— Task brief —
Exact copy, no pictures: reproduce the lines from the one that holds "R103: none -> 120 (5V, DC_IN)" through the end of the entries.

------------------------------------------------------------------------

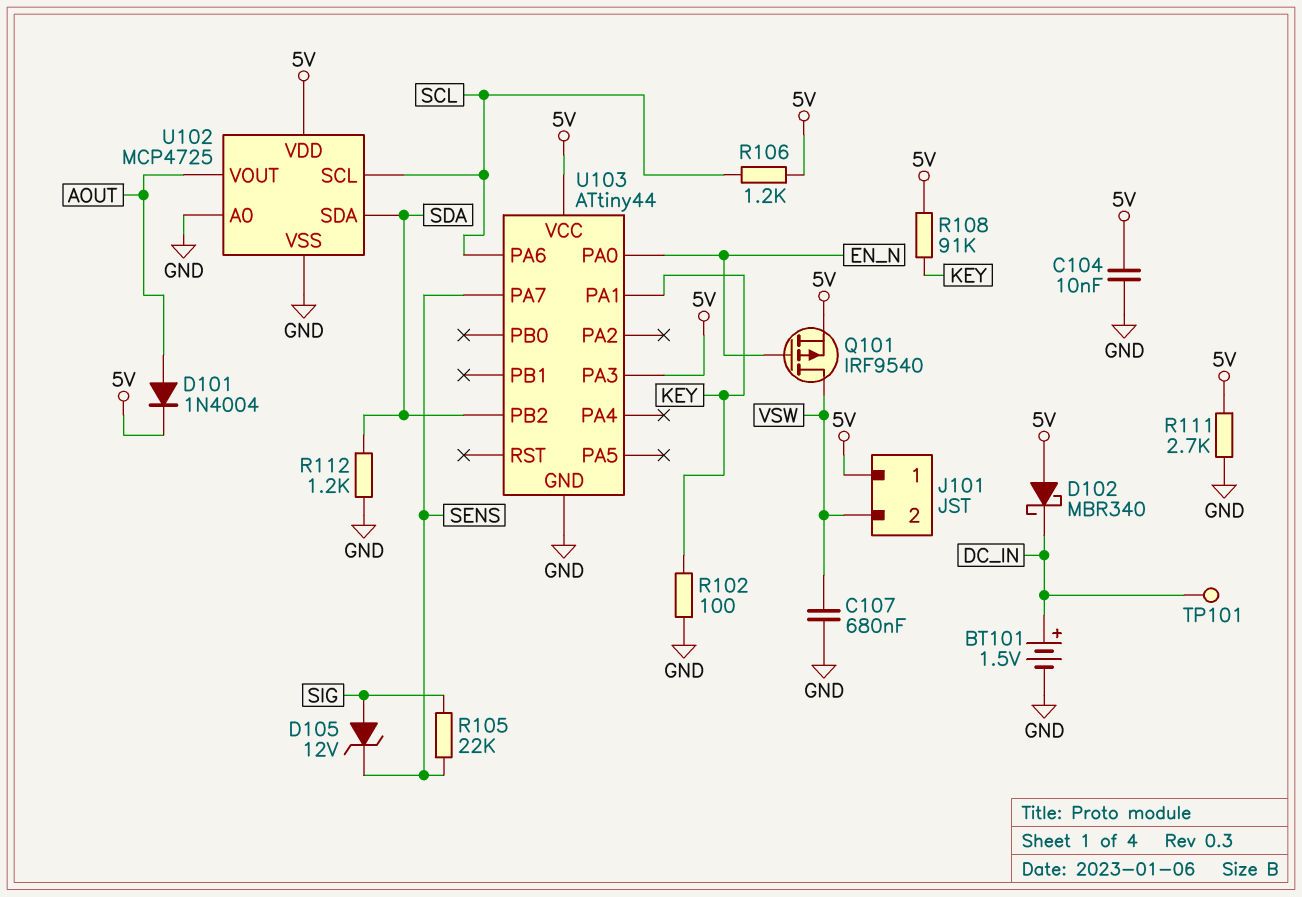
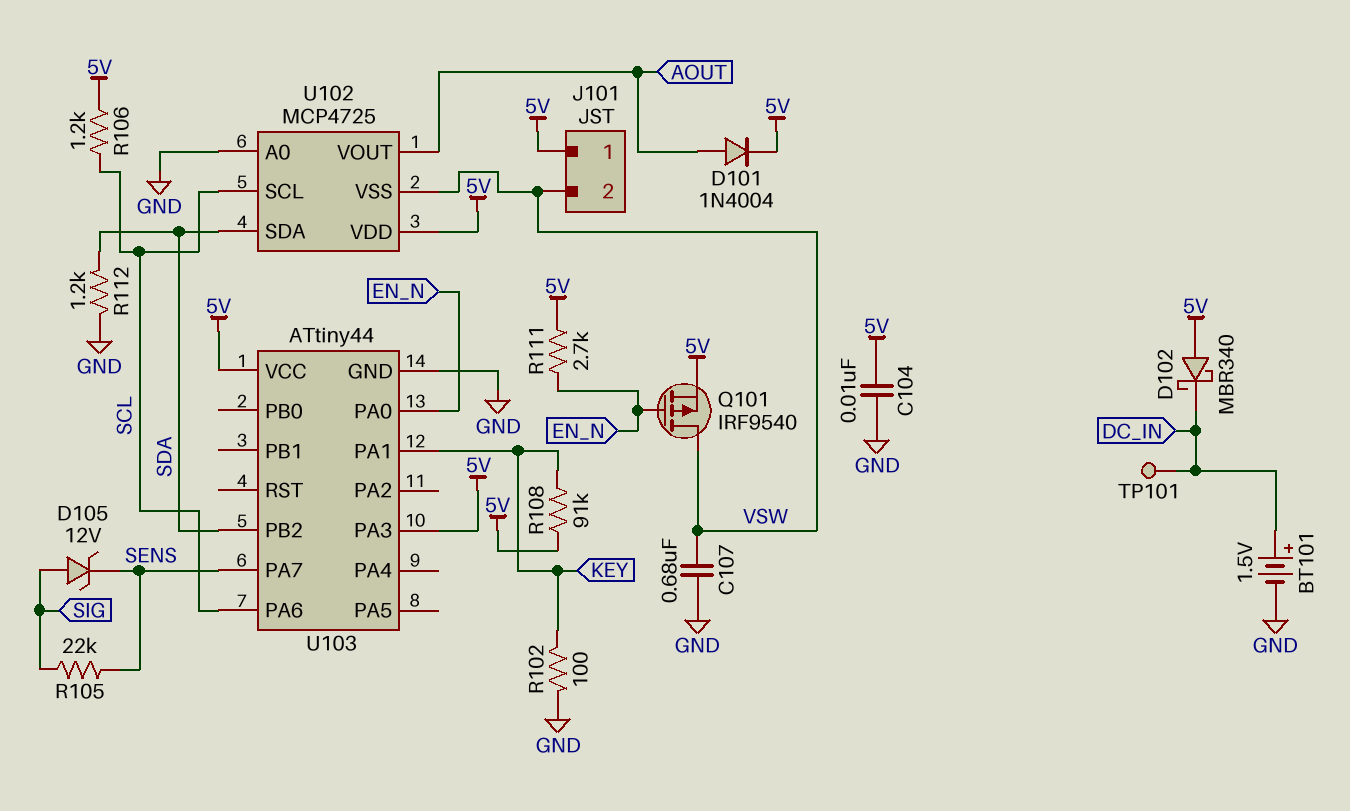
R111: 2.7k (5V, GND) -> 2.7k (5V, EN_N)
U102 pin VSS: GND -> VSW

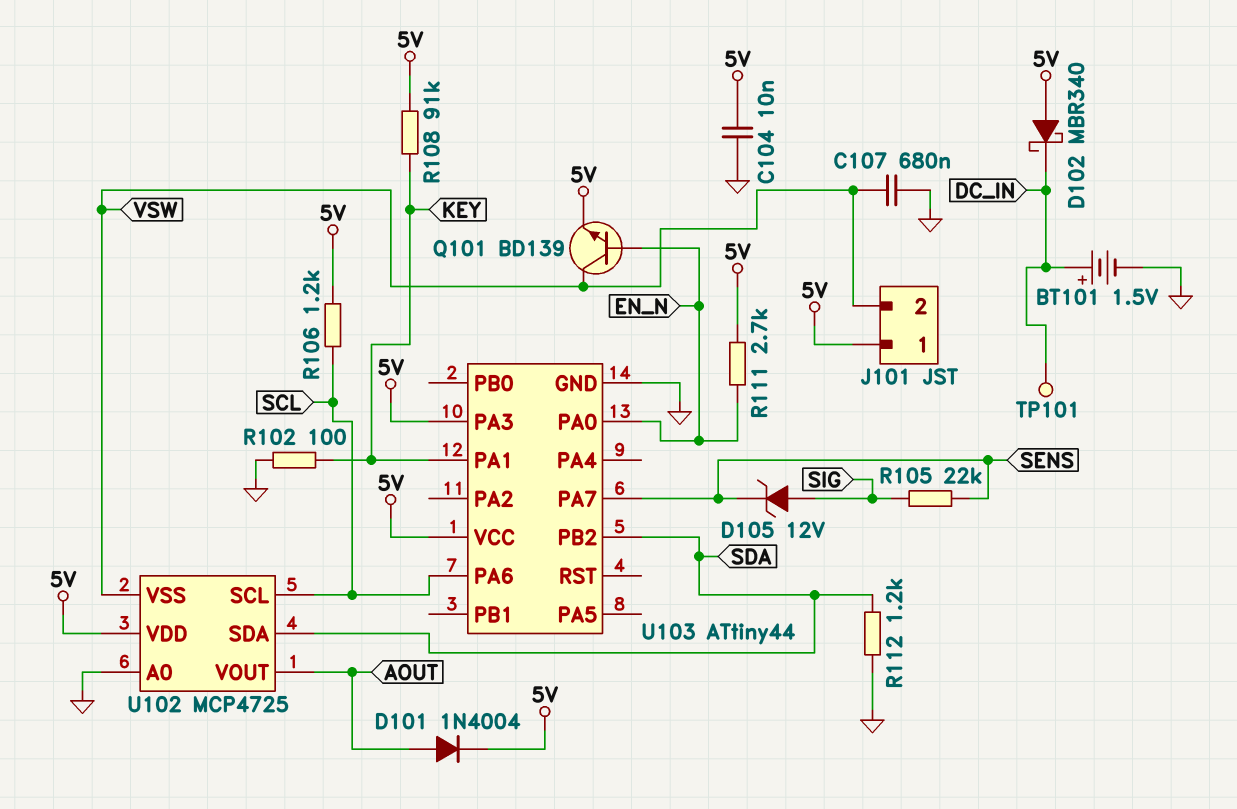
Q101: PMOS IRF9540 (G EN_N, D VSW, S 5V) -> NPN BD139 (B EN_N, C VSW, E 5V)

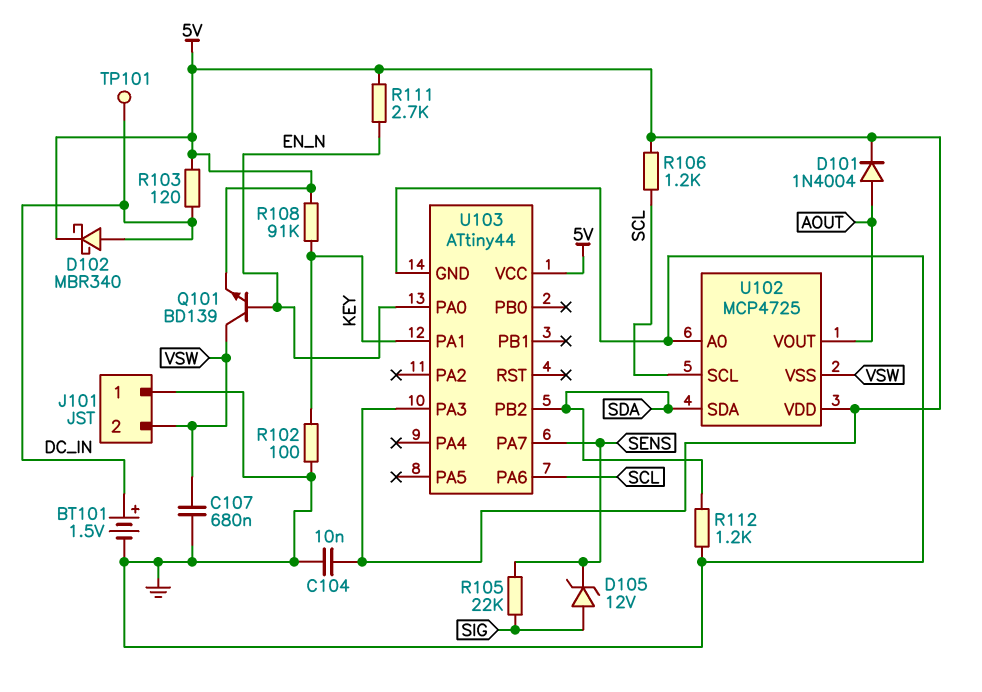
D102: schottky MBR340 (A 5V, K DC_IN) -> schottky MBR340 (A DC_IN, K 5V)
J101 pin 1: 5V -> GND
R103: none -> 120 (5V, DC_IN)

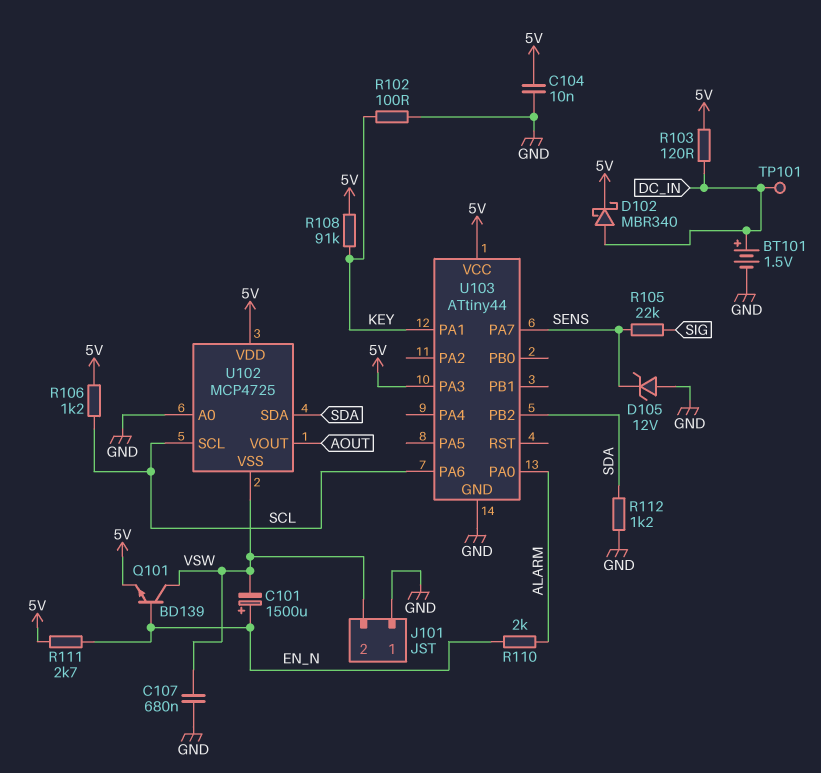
C101: none -> 1500uF (plus EN_N, minus VSW)
D101: diode 1N4004 (A AOUT, K 5V) -> none
D105: zener 12V (A SIG, K SENS) -> zener 12V (A GND, K SENS)
R110: none -> 2k (ALARM, EN_N)
U103 pin PA0: EN_N -> ALARM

------------------------------------------------------------------------

— Your solution —
R103: none -> 120 (5V, DC_IN)

C101: none -> 1500uF (plus EN_N, minus VSW)
D101: diode 1N4004 (A AOUT, K 5V) -> none
D105: zener 12V (A SIG, K SENS) -> zener 12V (A GND, K SENS)
R110: none -> 2k (ALARM, EN_N)
U103 pin PA0: EN_N -> ALARM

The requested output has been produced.